Task brief ▸ Only one stretch of the data should be retyped: the lines from the line containing "none -> lime brick I6:I7 level 1" through the line containing "tan brick F2:F3". Keep pictures out of it.

Supplied records ▸

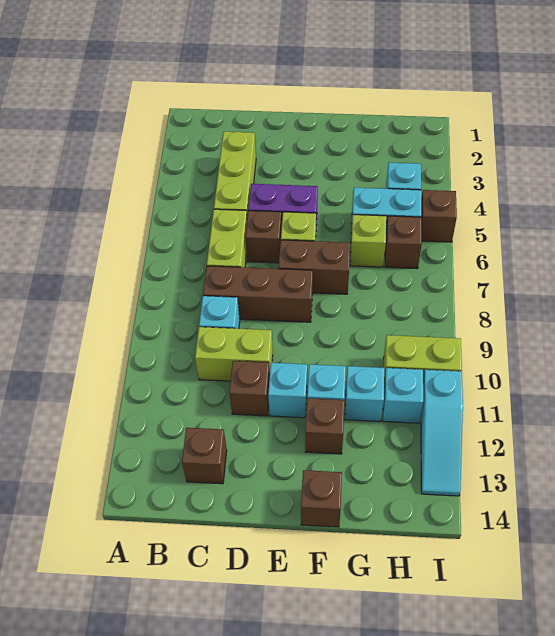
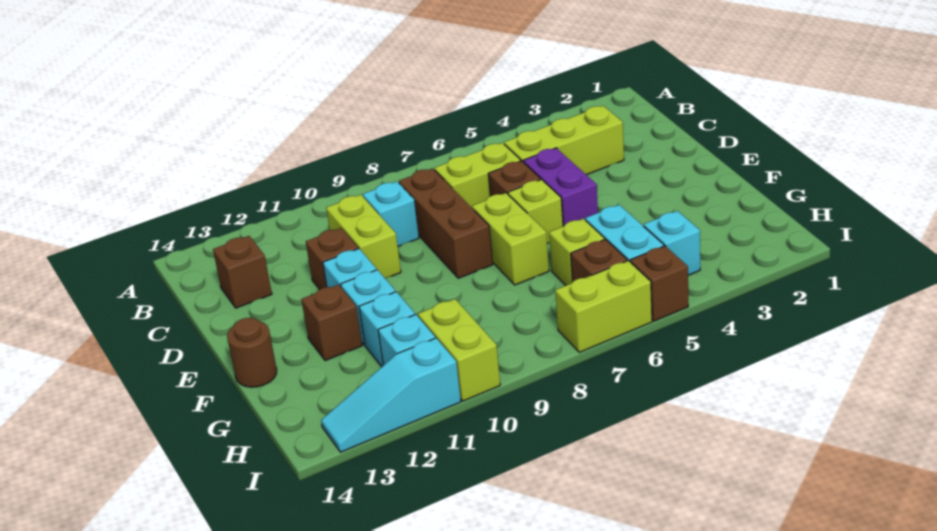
brown brick E7:F7 level 1 -> lime brick E7:F7 level 1
brown brick F14 level 1 -> brown round brick F14 level 1
none -> lime brick I6:I7 level 1

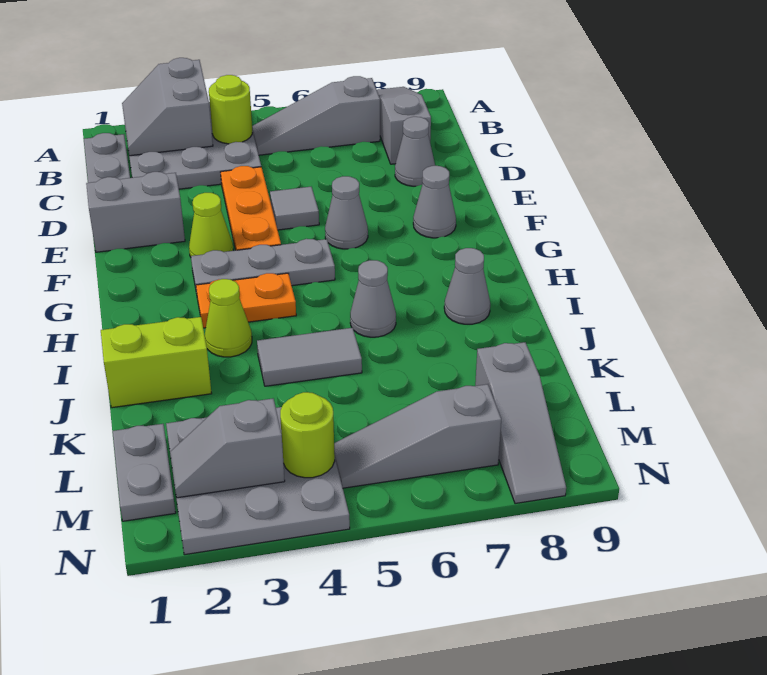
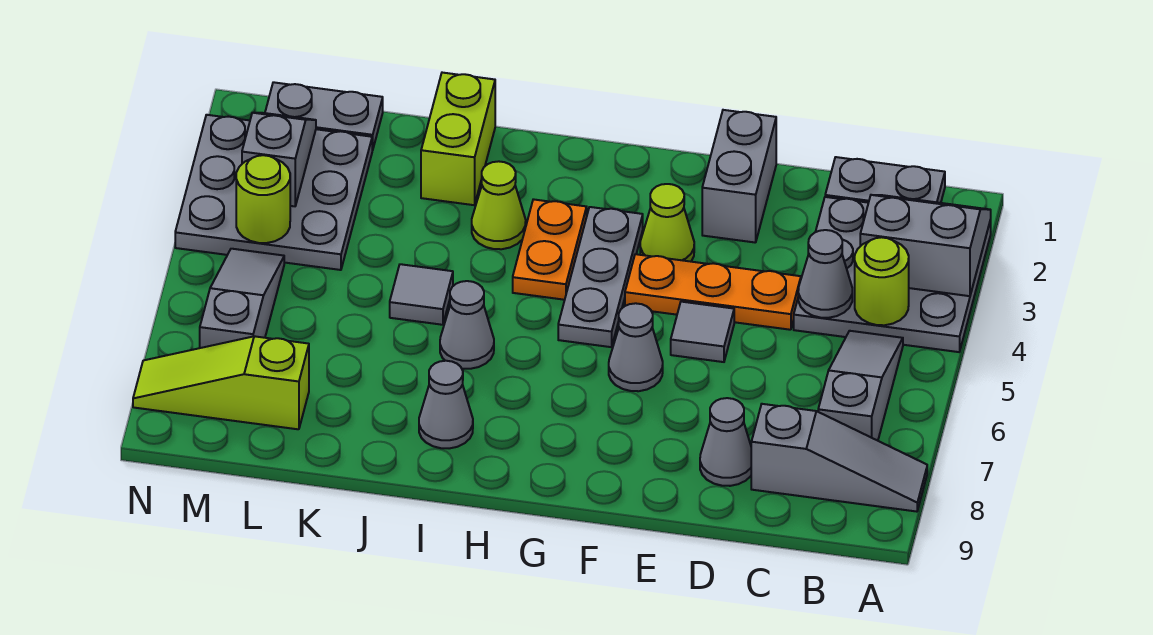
grey cone F8 level 1 -> grey cone C4 level 2
grey tile J4:J5 level 1 -> grey tile J5 level 1
grey slope L8:N8 level 1 top L -> lime slope L8:N8 level 1 top L

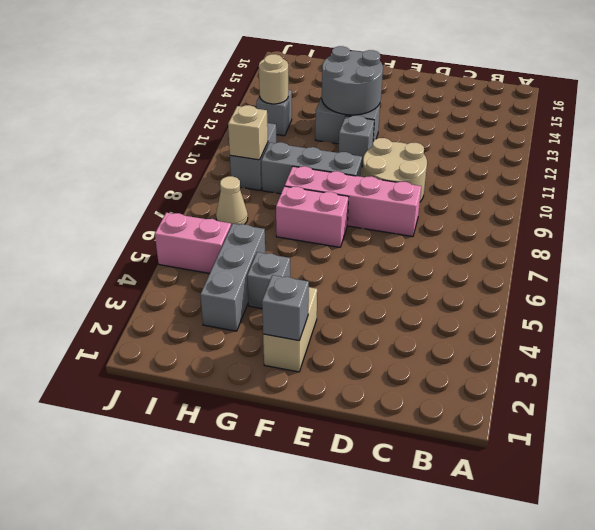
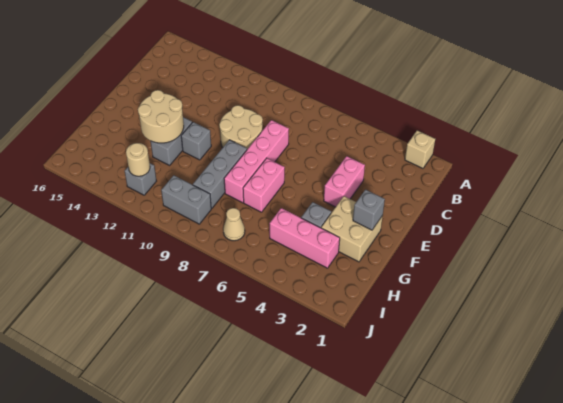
tan brick F2:F3 level 1 -> tan brick F2:G3 level 1
grey round brick F12:G13 level 2 -> tan round brick F12:G13 level 2
grey brick H3:H5 level 1 -> pink brick H3:H5 level 1
pink brick I5:J5 level 1 -> pink brick D4:E4 level 1
tan brick I9 level 2 -> tan brick A2 level 1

Output for this task ▸
none -> lime brick I6:I7 level 1

grey cone F8 level 1 -> grey cone C4 level 2
grey tile J4:J5 level 1 -> grey tile J5 level 1
grey slope L8:N8 level 1 top L -> lime slope L8:N8 level 1 top L

tan brick F2:F3 level 1 -> tan brick F2:G3 level 1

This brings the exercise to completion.